#### TRY IT
Exactly the lines from the one with "moved: GreenCalculator <410 525> to <432 657>" through the end of the data below must be set down, and no pictures with them.

▬▬▬▬▬▬▬▬▬▬

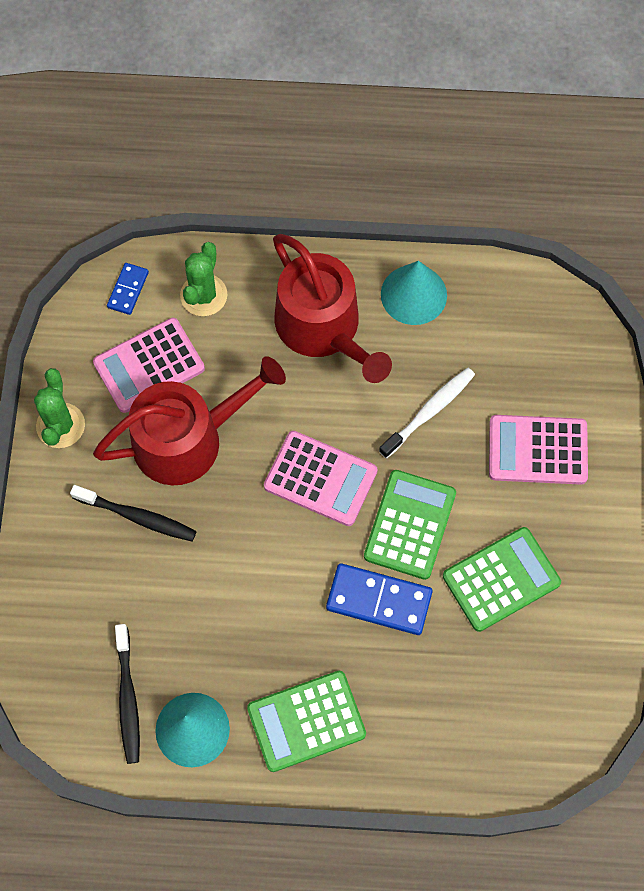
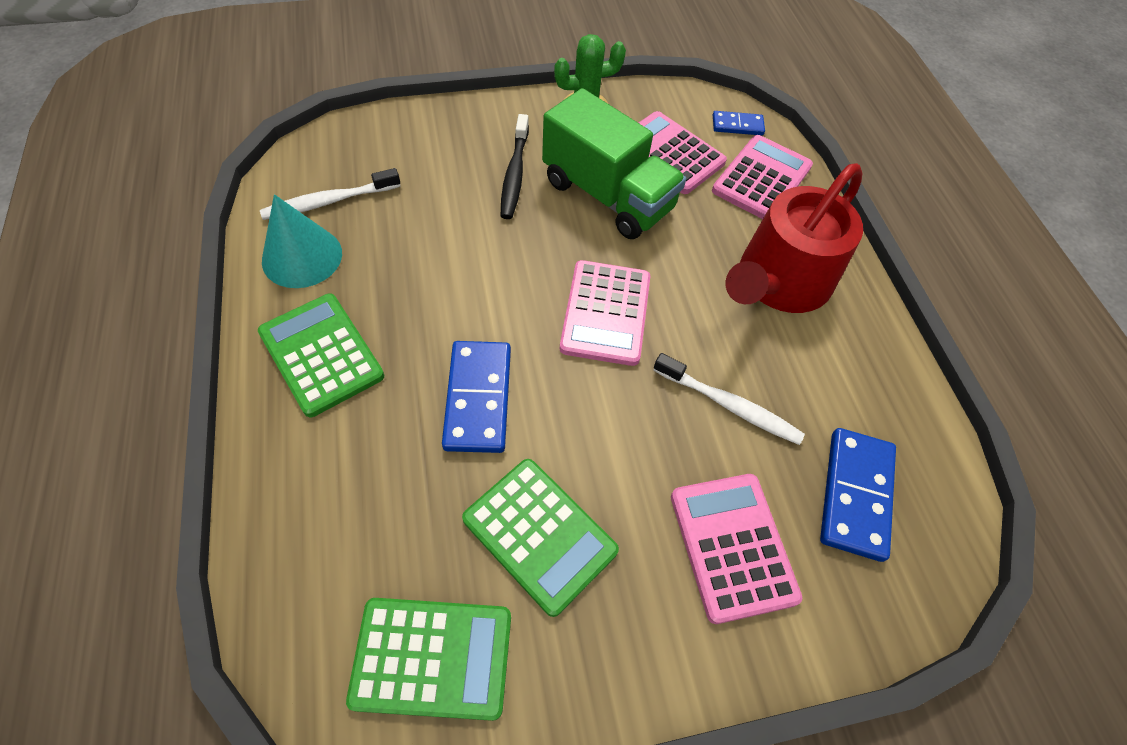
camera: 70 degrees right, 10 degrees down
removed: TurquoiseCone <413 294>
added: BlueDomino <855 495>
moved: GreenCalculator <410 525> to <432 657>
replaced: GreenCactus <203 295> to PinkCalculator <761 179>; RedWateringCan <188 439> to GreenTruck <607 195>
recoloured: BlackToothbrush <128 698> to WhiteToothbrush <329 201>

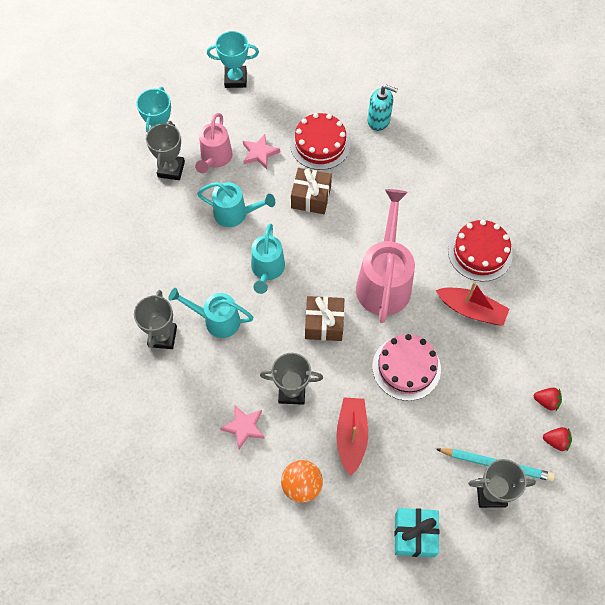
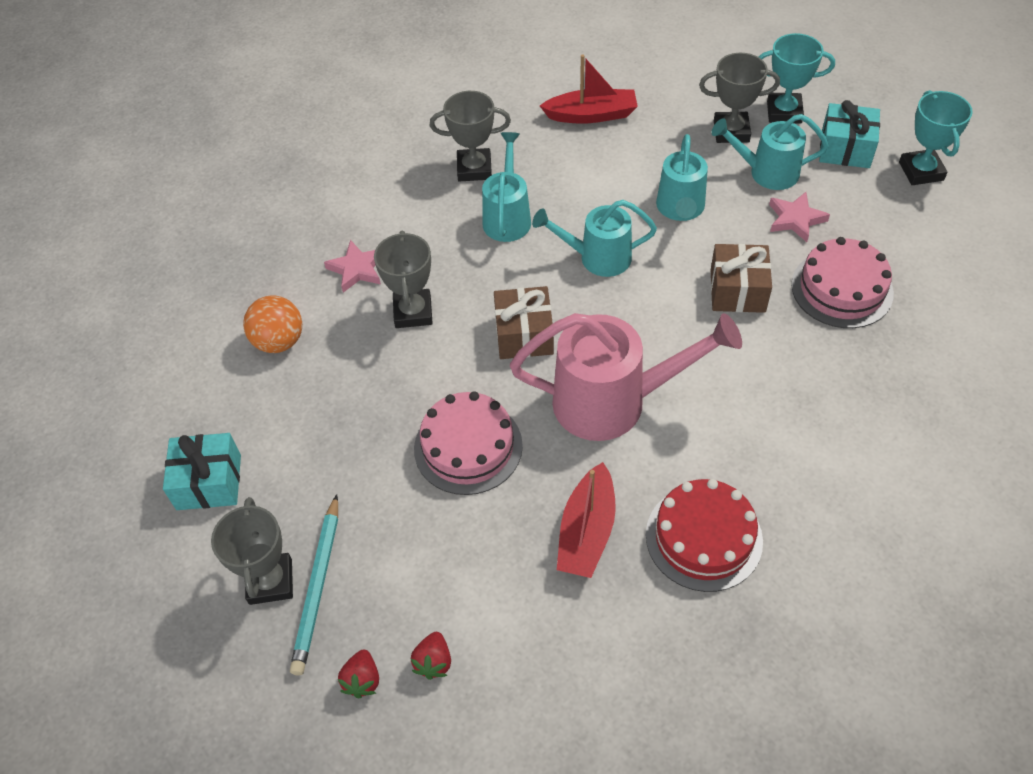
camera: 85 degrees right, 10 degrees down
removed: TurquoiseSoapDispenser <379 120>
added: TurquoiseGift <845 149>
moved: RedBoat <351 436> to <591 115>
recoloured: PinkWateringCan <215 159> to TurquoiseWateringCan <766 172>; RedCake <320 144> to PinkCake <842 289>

▬▬▬▬▬▬▬▬▬▬

#### SOLVED PROBLEM
moved: GreenCalculator <410 525> to <432 657>
replaced: GreenCactus <203 295> to PinkCalculator <761 179>; RedWateringCan <188 439> to GreenTruck <607 195>
recoloured: BlackToothbrush <128 698> to WhiteToothbrush <329 201>

camera: 85 degrees right, 10 degrees down
removed: TurquoiseSoapDispenser <379 120>
added: TurquoiseGift <845 149>
moved: RedBoat <351 436> to <591 115>
recoloured: PinkWateringCan <215 159> to TurquoiseWateringCan <766 172>; RedCake <320 144> to PinkCake <842 289>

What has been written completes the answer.